-- PROBLEM STATEMENT --
With the pictures left out, reproduce exactly the lines from the one containing "Kitchens: [106,143,167,192] ->" through the final line of the entries.

(Saved data entries)
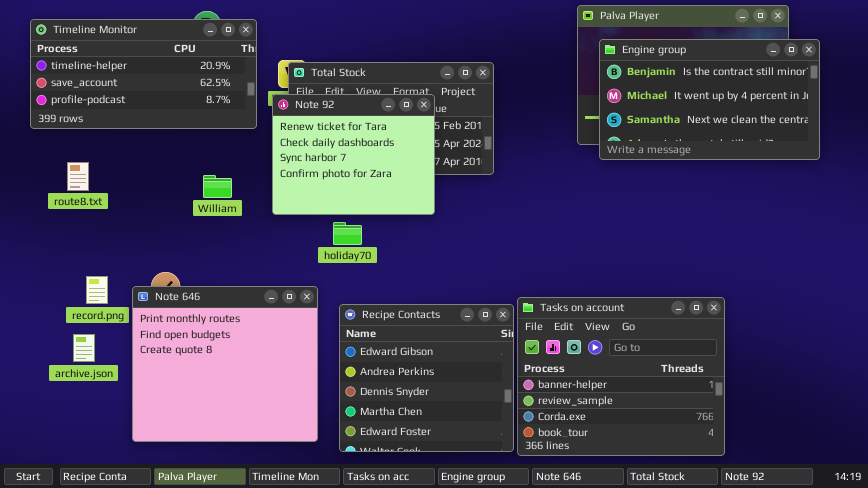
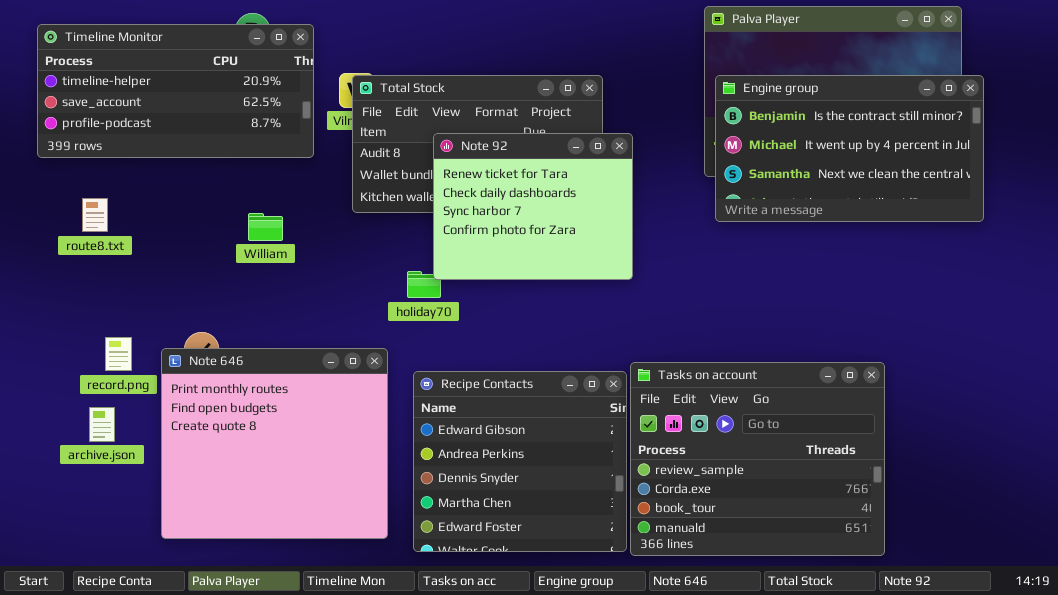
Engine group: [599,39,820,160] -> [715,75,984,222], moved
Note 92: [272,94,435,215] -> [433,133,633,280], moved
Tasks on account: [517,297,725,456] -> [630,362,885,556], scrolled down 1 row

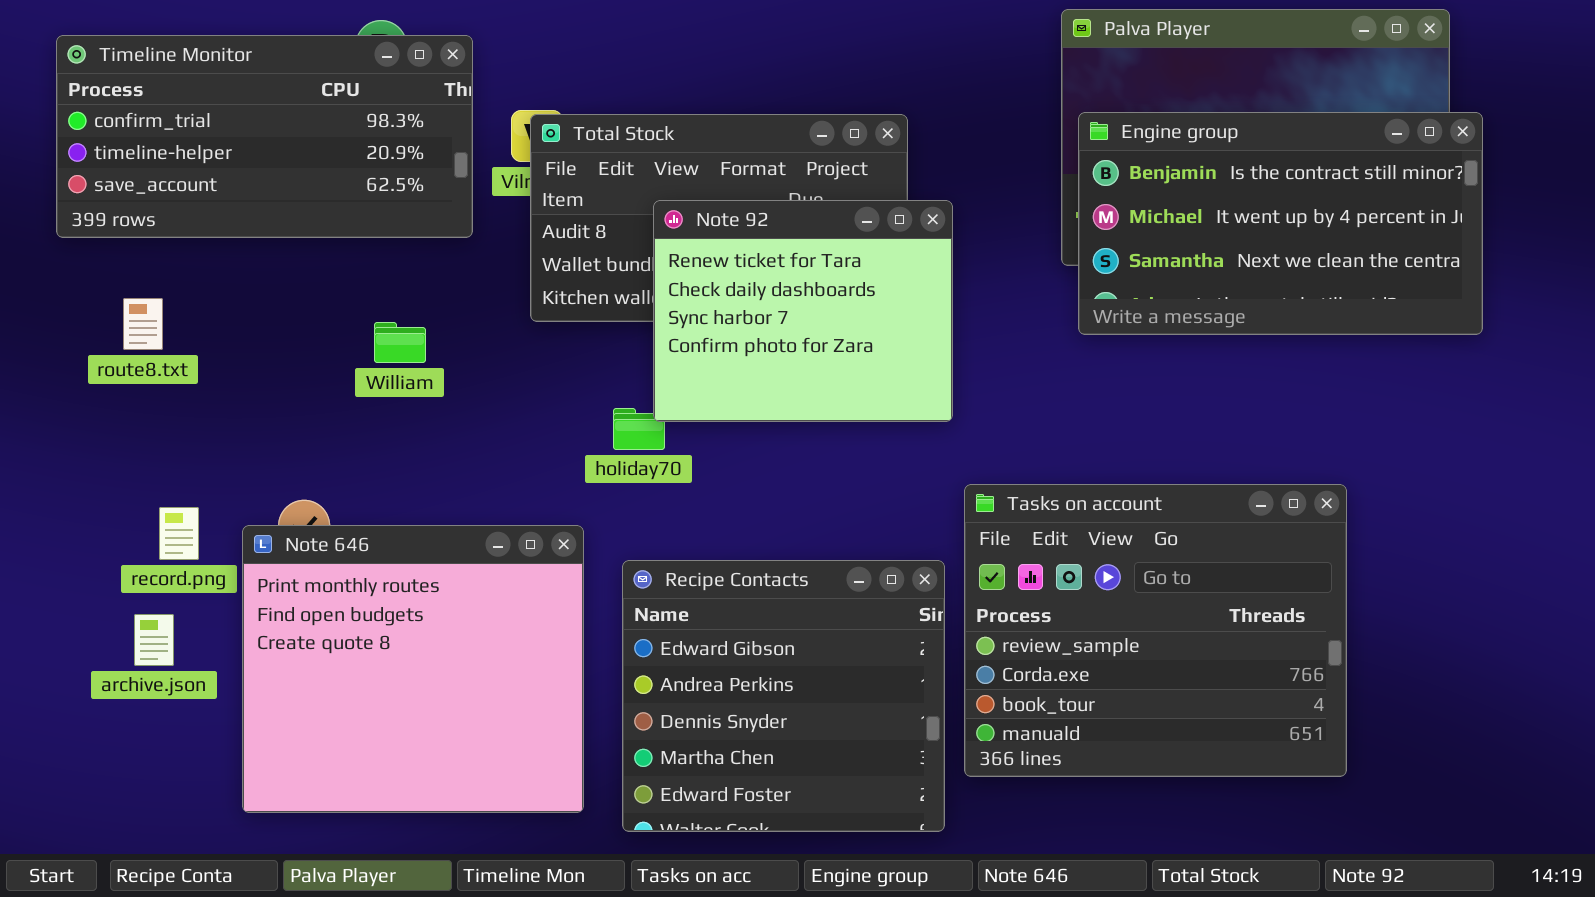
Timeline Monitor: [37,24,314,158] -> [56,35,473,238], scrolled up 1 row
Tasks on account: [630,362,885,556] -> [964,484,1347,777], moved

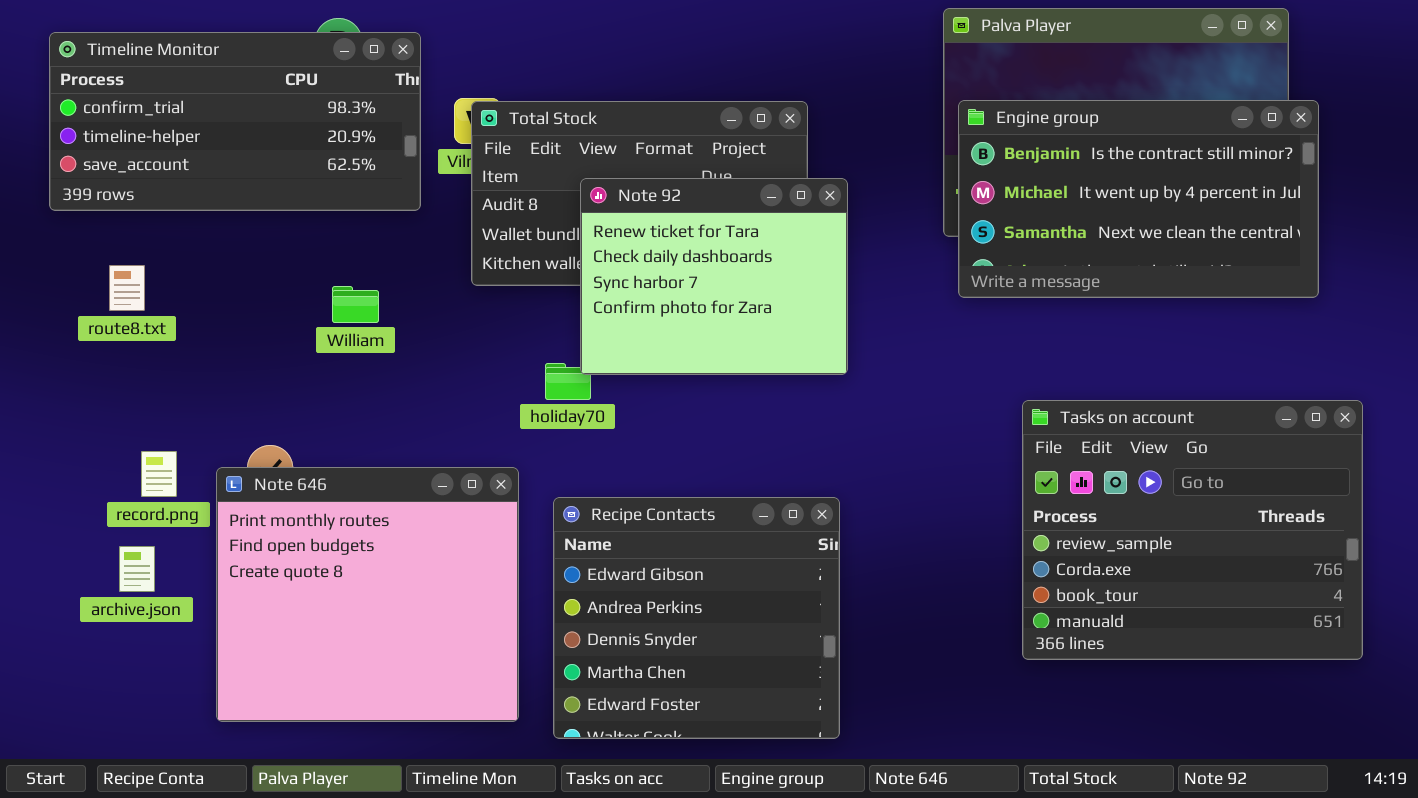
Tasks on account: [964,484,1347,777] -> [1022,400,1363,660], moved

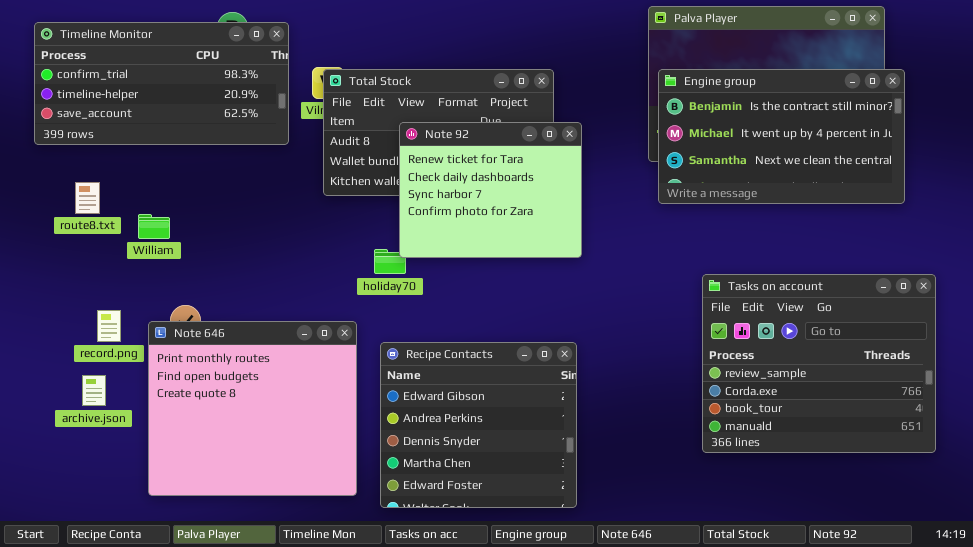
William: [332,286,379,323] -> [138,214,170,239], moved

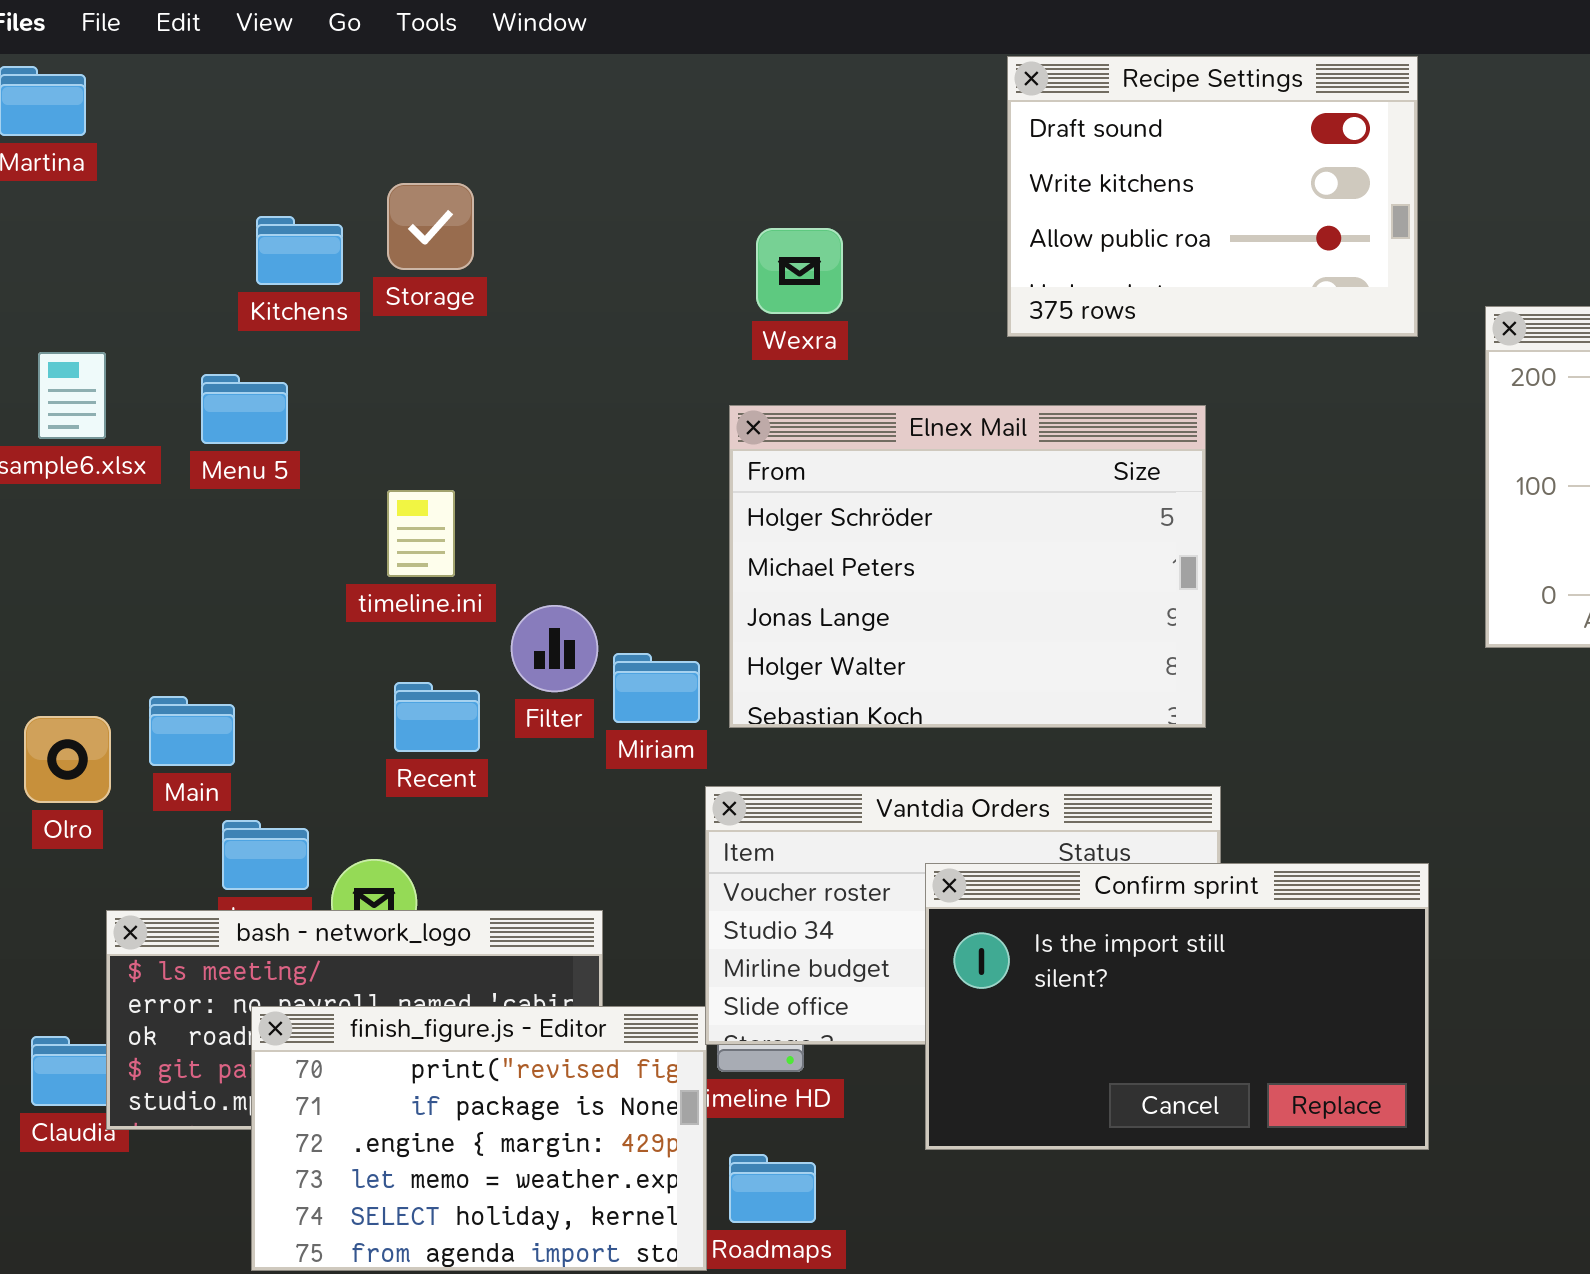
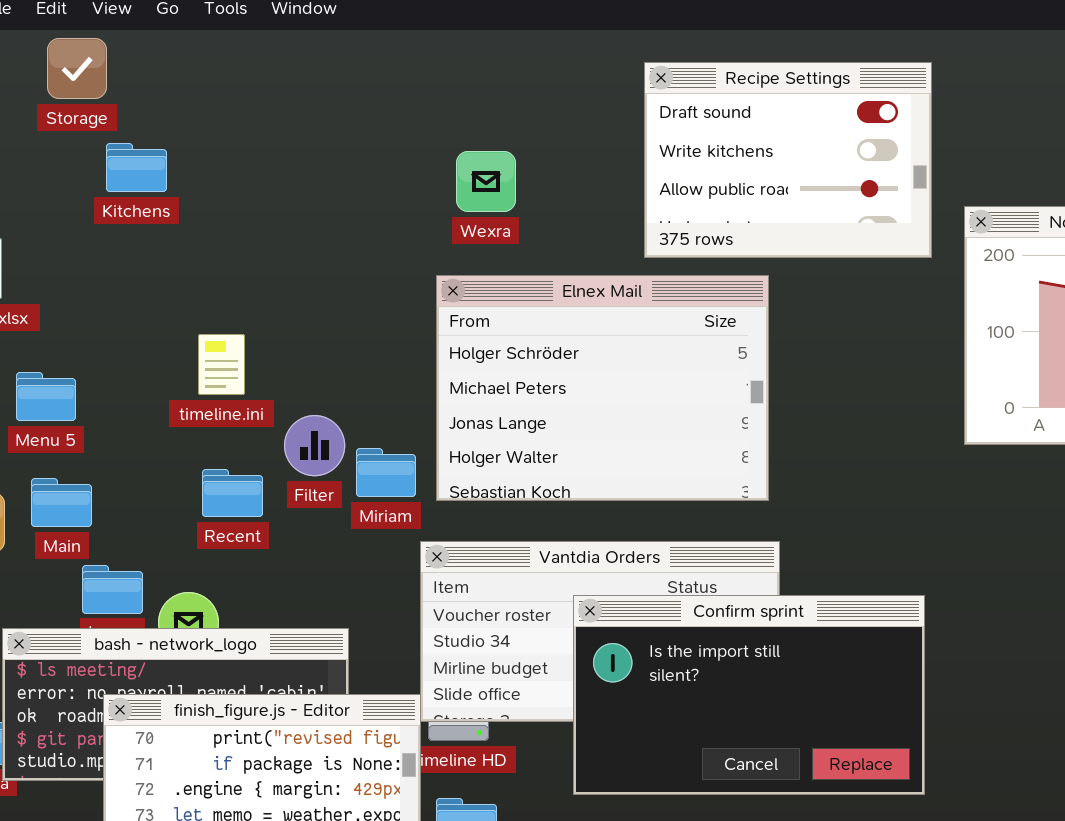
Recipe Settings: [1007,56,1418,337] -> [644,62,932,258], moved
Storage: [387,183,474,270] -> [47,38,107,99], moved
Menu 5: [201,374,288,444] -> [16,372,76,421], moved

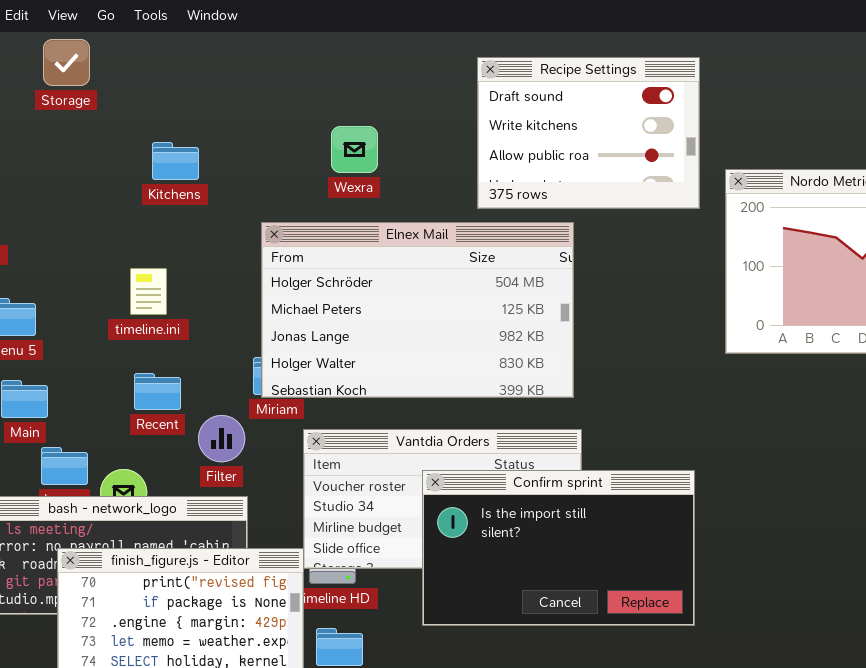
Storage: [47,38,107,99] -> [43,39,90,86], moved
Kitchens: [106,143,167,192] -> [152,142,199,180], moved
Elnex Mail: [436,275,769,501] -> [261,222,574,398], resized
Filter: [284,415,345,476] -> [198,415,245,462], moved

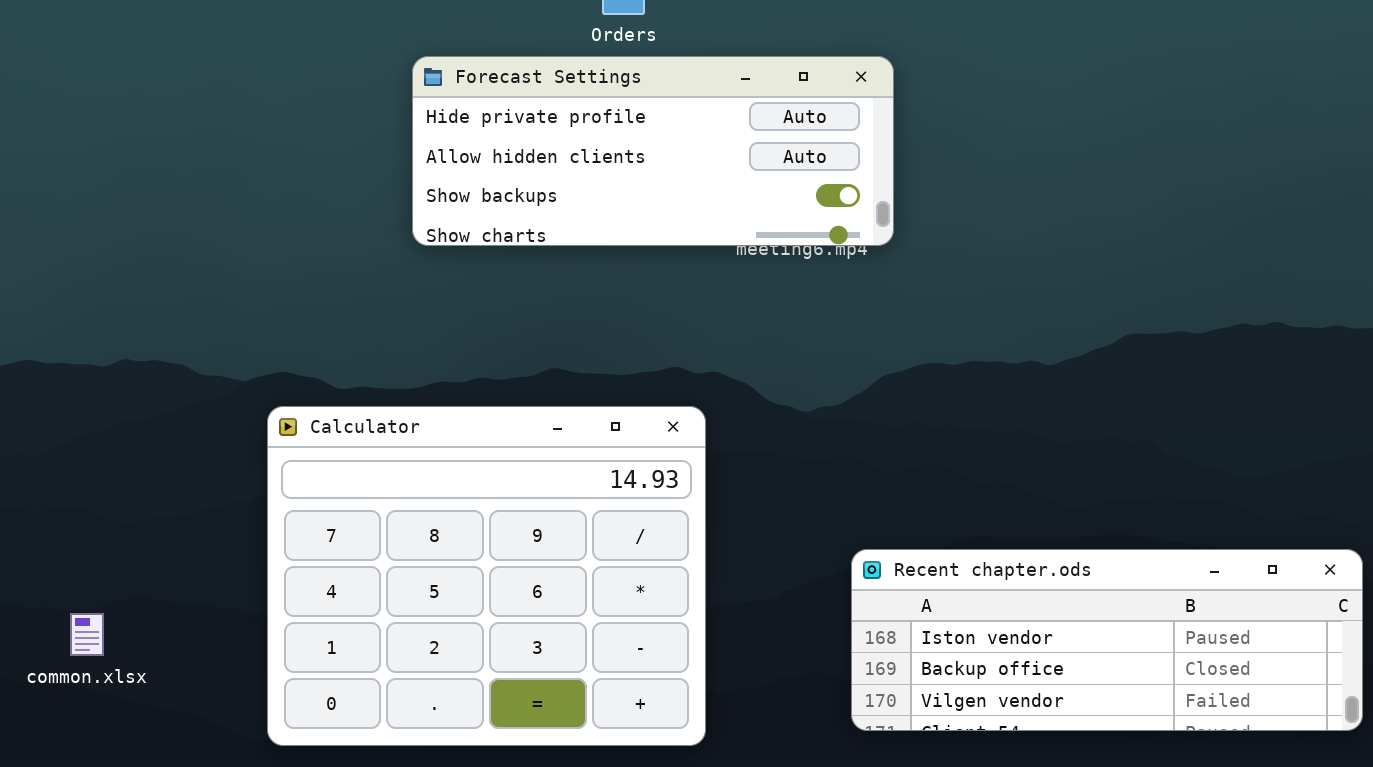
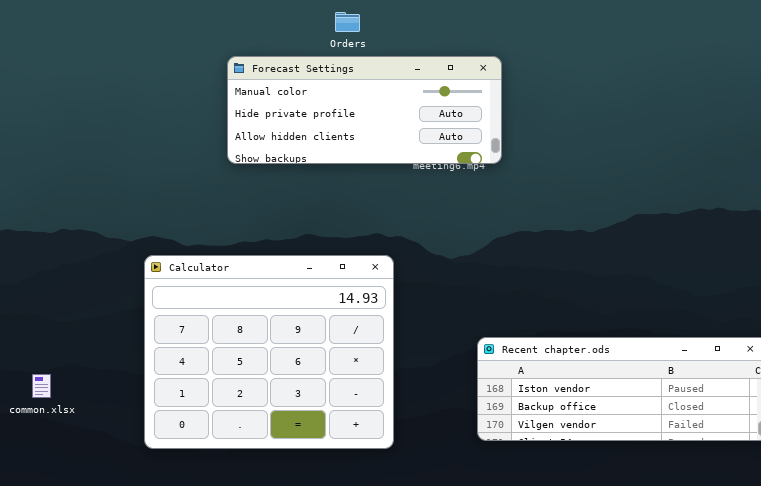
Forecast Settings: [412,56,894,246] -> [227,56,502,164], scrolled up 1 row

-- TASK RESULT --
Kitchens: [106,143,167,192] -> [152,142,199,180], moved
Elnex Mail: [436,275,769,501] -> [261,222,574,398], resized
Filter: [284,415,345,476] -> [198,415,245,462], moved

Forecast Settings: [412,56,894,246] -> [227,56,502,164], scrolled up 1 row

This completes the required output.